INFORMATION PROVIDED:
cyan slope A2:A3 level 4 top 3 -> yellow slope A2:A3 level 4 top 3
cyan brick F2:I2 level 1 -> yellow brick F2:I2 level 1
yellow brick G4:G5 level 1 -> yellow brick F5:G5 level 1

DESCRIPTION OF THE TASK: Please retype the data above exactly, including every line.

RESULT OF THE TASK:
cyan slope A2:A3 level 4 top 3 -> yellow slope A2:A3 level 4 top 3
cyan brick F2:I2 level 1 -> yellow brick F2:I2 level 1
yellow brick G4:G5 level 1 -> yellow brick F5:G5 level 1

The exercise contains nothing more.